Could you swap every "counterclockwise" in the rows below for "anticlockwise" and give the rows back with nothing else altered?

+ + + + + + +

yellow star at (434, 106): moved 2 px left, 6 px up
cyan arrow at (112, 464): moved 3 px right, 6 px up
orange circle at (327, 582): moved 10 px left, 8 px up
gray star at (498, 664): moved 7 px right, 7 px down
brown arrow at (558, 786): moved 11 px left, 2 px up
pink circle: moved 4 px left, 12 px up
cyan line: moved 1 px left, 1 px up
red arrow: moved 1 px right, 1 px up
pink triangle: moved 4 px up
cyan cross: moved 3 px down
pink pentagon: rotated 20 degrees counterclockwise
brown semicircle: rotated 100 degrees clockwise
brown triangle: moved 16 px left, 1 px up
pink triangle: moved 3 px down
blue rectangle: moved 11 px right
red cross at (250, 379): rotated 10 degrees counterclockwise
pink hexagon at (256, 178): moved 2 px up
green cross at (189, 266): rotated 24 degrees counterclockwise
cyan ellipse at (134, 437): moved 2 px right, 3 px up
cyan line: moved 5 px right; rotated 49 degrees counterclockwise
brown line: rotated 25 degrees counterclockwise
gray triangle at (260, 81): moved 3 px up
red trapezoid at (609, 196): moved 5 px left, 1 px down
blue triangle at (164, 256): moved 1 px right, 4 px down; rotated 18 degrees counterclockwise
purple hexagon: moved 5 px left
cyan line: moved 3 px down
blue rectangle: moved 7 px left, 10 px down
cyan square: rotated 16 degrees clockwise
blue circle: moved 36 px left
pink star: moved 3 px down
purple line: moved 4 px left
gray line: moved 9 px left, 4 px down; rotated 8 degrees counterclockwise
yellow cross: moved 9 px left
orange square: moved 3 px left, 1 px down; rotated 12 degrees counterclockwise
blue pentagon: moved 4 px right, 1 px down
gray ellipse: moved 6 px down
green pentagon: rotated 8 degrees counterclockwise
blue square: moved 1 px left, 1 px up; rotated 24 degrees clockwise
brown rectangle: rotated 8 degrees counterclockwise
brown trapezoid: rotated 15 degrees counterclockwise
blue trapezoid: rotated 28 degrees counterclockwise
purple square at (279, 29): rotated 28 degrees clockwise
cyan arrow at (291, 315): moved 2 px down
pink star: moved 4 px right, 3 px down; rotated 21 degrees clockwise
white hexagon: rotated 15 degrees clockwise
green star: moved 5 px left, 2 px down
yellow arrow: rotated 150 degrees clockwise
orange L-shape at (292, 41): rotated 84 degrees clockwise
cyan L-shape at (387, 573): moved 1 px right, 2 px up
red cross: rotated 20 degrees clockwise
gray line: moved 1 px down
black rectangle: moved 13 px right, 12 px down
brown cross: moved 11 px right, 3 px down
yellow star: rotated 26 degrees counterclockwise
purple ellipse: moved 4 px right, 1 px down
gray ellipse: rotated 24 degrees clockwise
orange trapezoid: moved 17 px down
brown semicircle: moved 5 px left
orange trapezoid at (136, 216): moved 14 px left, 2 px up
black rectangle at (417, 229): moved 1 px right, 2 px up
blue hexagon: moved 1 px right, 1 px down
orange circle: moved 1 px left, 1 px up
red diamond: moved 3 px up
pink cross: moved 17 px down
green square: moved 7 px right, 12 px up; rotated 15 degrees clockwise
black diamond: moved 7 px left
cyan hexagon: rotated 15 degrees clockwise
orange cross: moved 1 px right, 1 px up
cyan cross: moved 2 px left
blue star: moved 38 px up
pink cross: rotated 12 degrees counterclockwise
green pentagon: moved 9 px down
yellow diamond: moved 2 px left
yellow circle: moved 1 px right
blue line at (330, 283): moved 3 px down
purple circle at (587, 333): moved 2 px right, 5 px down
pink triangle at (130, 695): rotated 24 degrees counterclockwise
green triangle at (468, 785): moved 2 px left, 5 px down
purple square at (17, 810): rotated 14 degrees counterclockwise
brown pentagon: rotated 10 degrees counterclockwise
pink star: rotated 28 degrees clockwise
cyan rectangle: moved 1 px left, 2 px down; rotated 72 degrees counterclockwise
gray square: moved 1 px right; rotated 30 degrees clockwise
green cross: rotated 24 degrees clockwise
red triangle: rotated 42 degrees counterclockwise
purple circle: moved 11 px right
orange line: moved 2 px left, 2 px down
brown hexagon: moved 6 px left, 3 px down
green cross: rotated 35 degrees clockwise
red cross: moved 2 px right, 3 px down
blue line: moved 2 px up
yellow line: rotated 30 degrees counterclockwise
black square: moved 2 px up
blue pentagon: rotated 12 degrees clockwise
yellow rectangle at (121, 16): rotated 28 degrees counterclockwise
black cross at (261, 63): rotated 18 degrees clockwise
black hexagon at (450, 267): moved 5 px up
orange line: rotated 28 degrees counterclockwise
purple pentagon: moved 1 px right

+ + + + + + +

### FULL SOLUTION
yellow star at (434, 106): moved 2 px left, 6 px up
cyan arrow at (112, 464): moved 3 px right, 6 px up
orange circle at (327, 582): moved 10 px left, 8 px up
gray star at (498, 664): moved 7 px right, 7 px down
brown arrow at (558, 786): moved 11 px left, 2 px up
pink circle: moved 4 px left, 12 px up
cyan line: moved 1 px left, 1 px up
red arrow: moved 1 px right, 1 px up
pink triangle: moved 4 px up
cyan cross: moved 3 px down
pink pentagon: rotated 20 degrees anticlockwise
brown semicircle: rotated 100 degrees clockwise
brown triangle: moved 16 px left, 1 px up
pink triangle: moved 3 px down
blue rectangle: moved 11 px right
red cross at (250, 379): rotated 10 degrees anticlockwise
pink hexagon at (256, 178): moved 2 px up
green cross at (189, 266): rotated 24 degrees anticlockwise
cyan ellipse at (134, 437): moved 2 px right, 3 px up
cyan line: moved 5 px right; rotated 49 degrees anticlockwise
brown line: rotated 25 degrees anticlockwise
gray triangle at (260, 81): moved 3 px up
red trapezoid at (609, 196): moved 5 px left, 1 px down
blue triangle at (164, 256): moved 1 px right, 4 px down; rotated 18 degrees anticlockwise
purple hexagon: moved 5 px left
cyan line: moved 3 px down
blue rectangle: moved 7 px left, 10 px down
cyan square: rotated 16 degrees clockwise
blue circle: moved 36 px left
pink star: moved 3 px down
purple line: moved 4 px left
gray line: moved 9 px left, 4 px down; rotated 8 degrees anticlockwise
yellow cross: moved 9 px left
orange square: moved 3 px left, 1 px down; rotated 12 degrees anticlockwise
blue pentagon: moved 4 px right, 1 px down
gray ellipse: moved 6 px down
green pentagon: rotated 8 degrees anticlockwise
blue square: moved 1 px left, 1 px up; rotated 24 degrees clockwise
brown rectangle: rotated 8 degrees anticlockwise
brown trapezoid: rotated 15 degrees anticlockwise
blue trapezoid: rotated 28 degrees anticlockwise
purple square at (279, 29): rotated 28 degrees clockwise
cyan arrow at (291, 315): moved 2 px down
pink star: moved 4 px right, 3 px down; rotated 21 degrees clockwise
white hexagon: rotated 15 degrees clockwise
green star: moved 5 px left, 2 px down
yellow arrow: rotated 150 degrees clockwise
orange L-shape at (292, 41): rotated 84 degrees clockwise
cyan L-shape at (387, 573): moved 1 px right, 2 px up
red cross: rotated 20 degrees clockwise
gray line: moved 1 px down
black rectangle: moved 13 px right, 12 px down
brown cross: moved 11 px right, 3 px down
yellow star: rotated 26 degrees anticlockwise
purple ellipse: moved 4 px right, 1 px down
gray ellipse: rotated 24 degrees clockwise
orange trapezoid: moved 17 px down
brown semicircle: moved 5 px left
orange trapezoid at (136, 216): moved 14 px left, 2 px up
black rectangle at (417, 229): moved 1 px right, 2 px up
blue hexagon: moved 1 px right, 1 px down
orange circle: moved 1 px left, 1 px up
red diamond: moved 3 px up
pink cross: moved 17 px down
green square: moved 7 px right, 12 px up; rotated 15 degrees clockwise
black diamond: moved 7 px left
cyan hexagon: rotated 15 degrees clockwise
orange cross: moved 1 px right, 1 px up
cyan cross: moved 2 px left
blue star: moved 38 px up
pink cross: rotated 12 degrees anticlockwise
green pentagon: moved 9 px down
yellow diamond: moved 2 px left
yellow circle: moved 1 px right
blue line at (330, 283): moved 3 px down
purple circle at (587, 333): moved 2 px right, 5 px down
pink triangle at (130, 695): rotated 24 degrees anticlockwise
green triangle at (468, 785): moved 2 px left, 5 px down
purple square at (17, 810): rotated 14 degrees anticlockwise
brown pentagon: rotated 10 degrees anticlockwise
pink star: rotated 28 degrees clockwise
cyan rectangle: moved 1 px left, 2 px down; rotated 72 degrees anticlockwise
gray square: moved 1 px right; rotated 30 degrees clockwise
green cross: rotated 24 degrees clockwise
red triangle: rotated 42 degrees anticlockwise
purple circle: moved 11 px right
orange line: moved 2 px left, 2 px down
brown hexagon: moved 6 px left, 3 px down
green cross: rotated 35 degrees clockwise
red cross: moved 2 px right, 3 px down
blue line: moved 2 px up
yellow line: rotated 30 degrees anticlockwise
black square: moved 2 px up
blue pentagon: rotated 12 degrees clockwise
yellow rectangle at (121, 16): rotated 28 degrees anticlockwise
black cross at (261, 63): rotated 18 degrees clockwise
black hexagon at (450, 267): moved 5 px up
orange line: rotated 28 degrees anticlockwise
purple pentagon: moved 1 px right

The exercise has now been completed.